# [Exercise aim]
Which lines in the data below contain the word "blue"? Return each of them.

[Collected data entries]
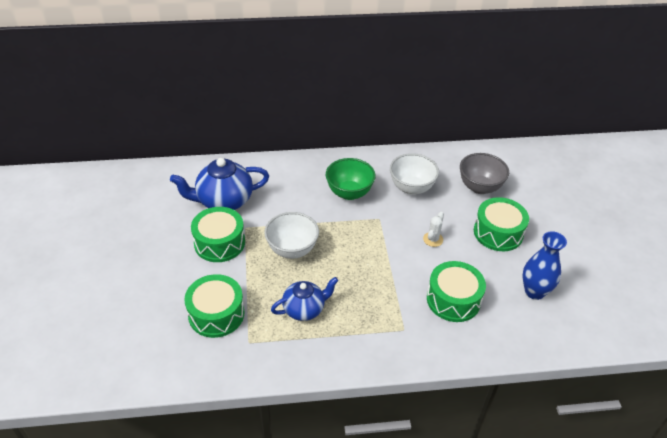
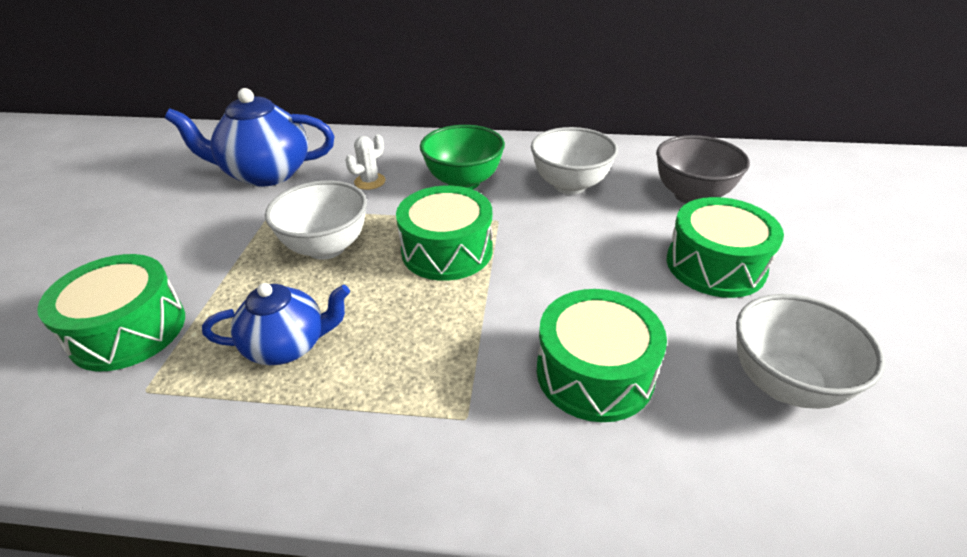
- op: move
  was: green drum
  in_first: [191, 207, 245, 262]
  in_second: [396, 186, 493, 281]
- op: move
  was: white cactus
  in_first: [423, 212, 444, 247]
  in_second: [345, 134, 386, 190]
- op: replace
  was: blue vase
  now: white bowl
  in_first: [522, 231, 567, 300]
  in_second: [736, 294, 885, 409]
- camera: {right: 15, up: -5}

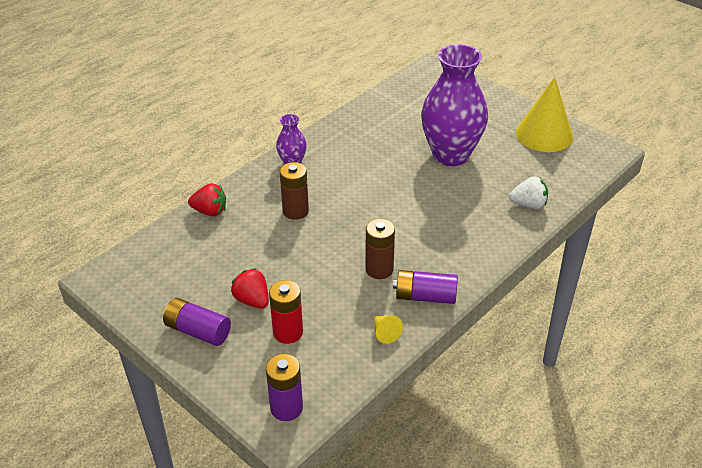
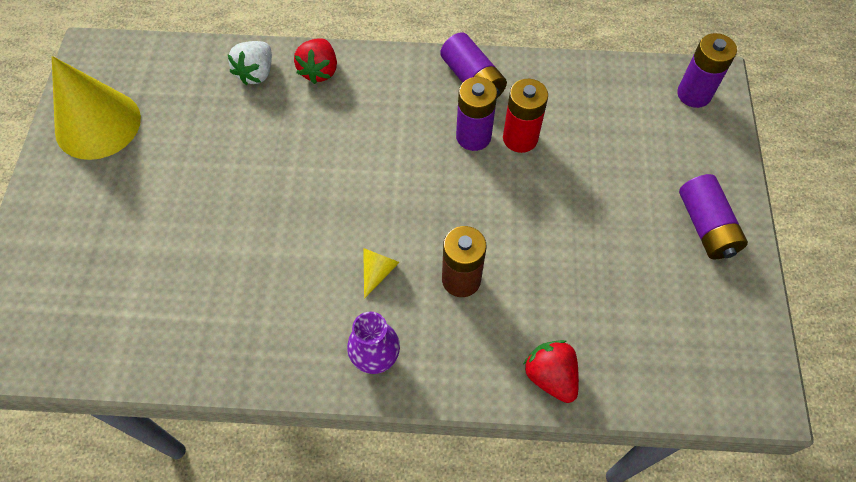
- op: delete
  was: purple vase
  in_first: [421, 44, 488, 166]
- op: move
  was: red strawberry
  in_first: [231, 268, 269, 309]
  in_second: [294, 38, 337, 84]
- op: move
  was: red battery
  in_first: [269, 280, 303, 344]
  in_second: [503, 79, 548, 153]
- op: move
  was: yellow cone
  in_first: [374, 315, 403, 344]
  in_second: [363, 248, 400, 299]
- op: recolor
  was: brown battery
  now: purple battery
  in_first: [365, 219, 395, 279]
  in_second: [456, 77, 497, 151]
- op: rotate
  was: white strawberry
  in_first: [509, 176, 548, 209]
  in_second: [227, 41, 272, 85]
  clockwise: -120
- camera: {right: -130, up: 20}

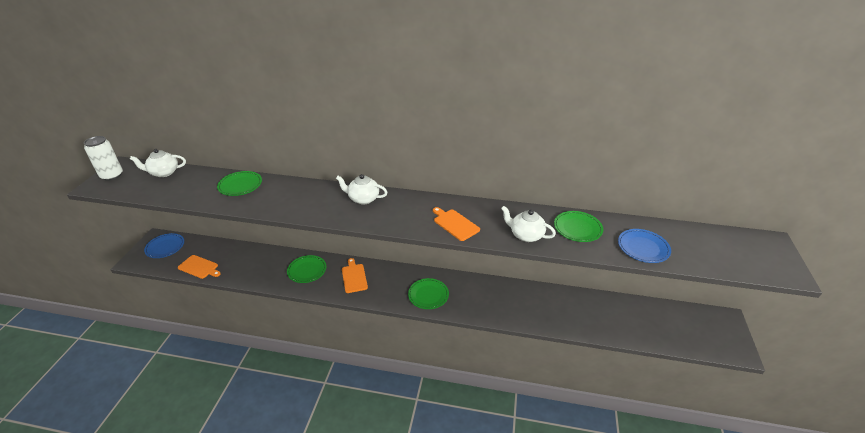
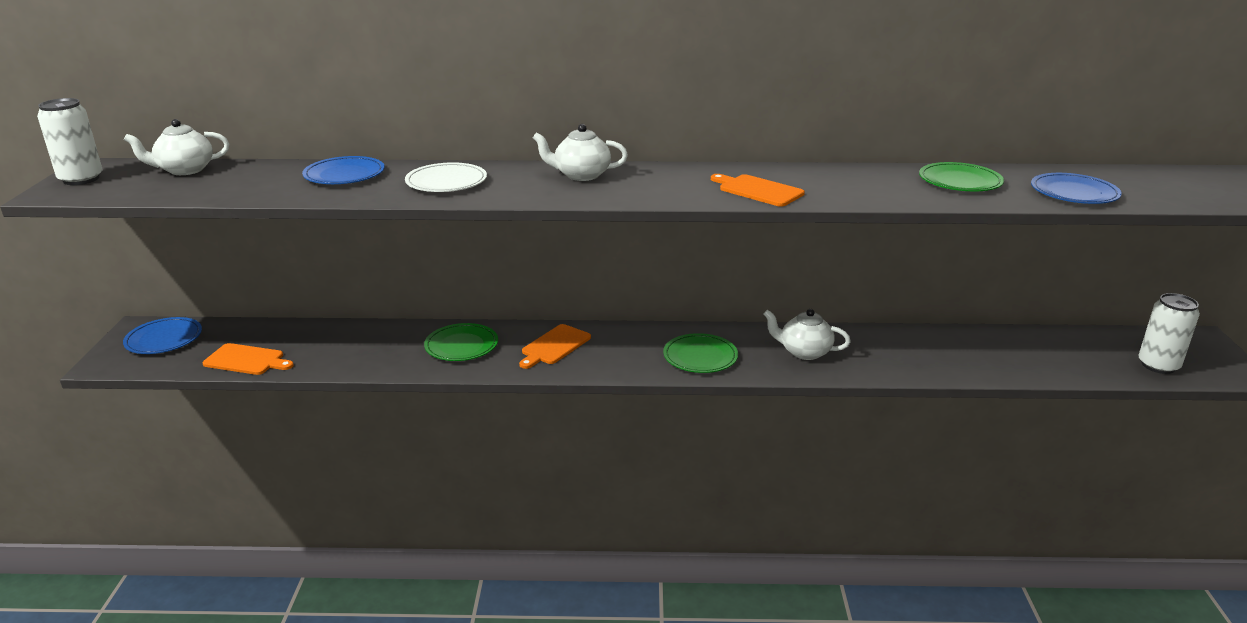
- op: insert
  now: white plate
  in_second: [405, 162, 487, 192]
- op: insert
  now: white can
  in_second: [1138, 293, 1200, 374]
- op: move
  was: white teapot
  in_first: [501, 206, 556, 242]
  in_second: [764, 309, 851, 360]
- op: recolor
  was: green plate
  now: blue plate
  in_first: [217, 171, 262, 196]
  in_second: [302, 156, 385, 184]
- op: rotate
  was: orange cutting board
  in_first: [342, 258, 368, 293]
  in_second: [519, 324, 591, 369]
  clockwise: -120
- camera: {right: -10, up: -10}

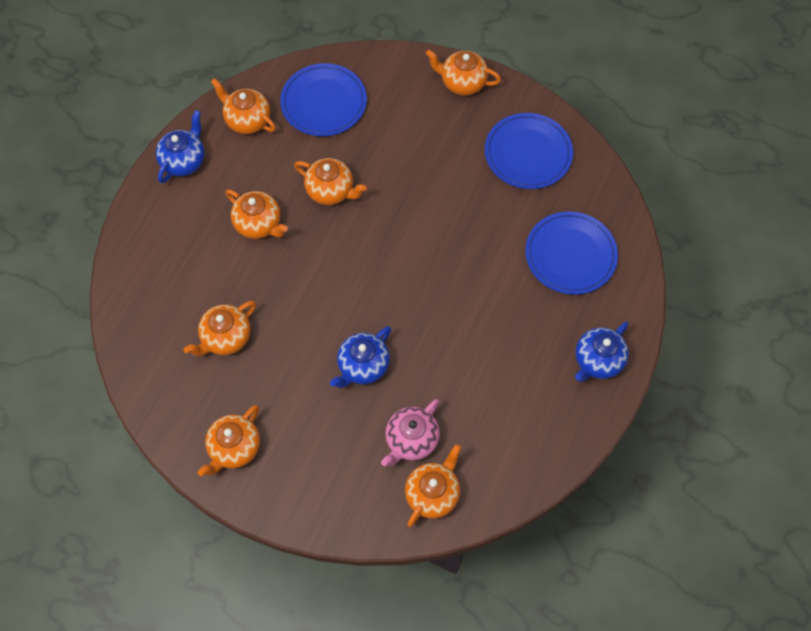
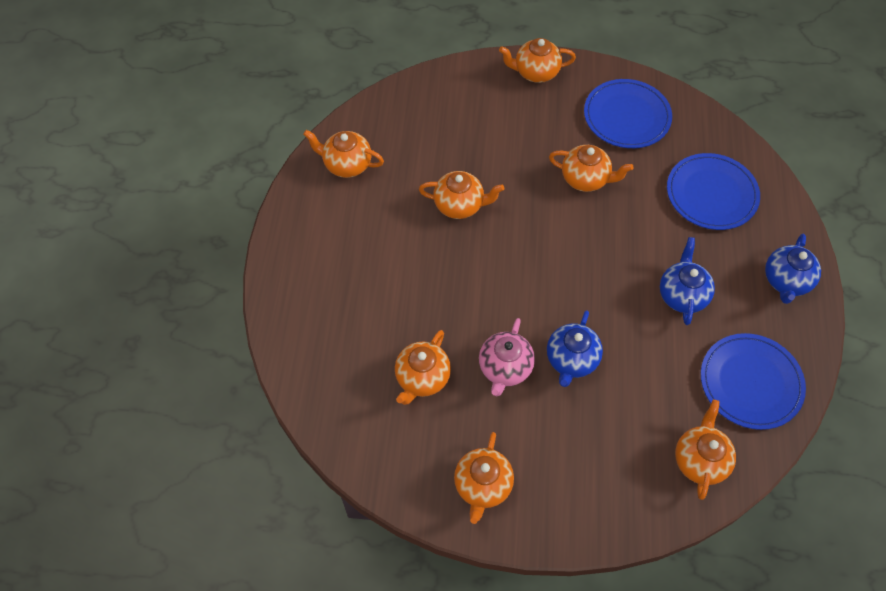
- op: move
  was: blue teapot
  in_first: [156, 110, 205, 183]
  in_second: [660, 237, 715, 325]
- op: move
  was: orange teapot
  in_first: [226, 190, 288, 239]
  in_second: [549, 145, 633, 192]
- op: move
  was: blue plate
  in_first: [280, 63, 367, 136]
  in_second: [701, 333, 806, 430]
- op: move
  was: pink teapot
  in_first: [381, 399, 440, 466]
  in_second: [479, 318, 535, 396]
- camera: {right: -20, up: -5}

# [Result]
  was: blue vase
  now: blue plate
  was: blue teapot
  was: blue plate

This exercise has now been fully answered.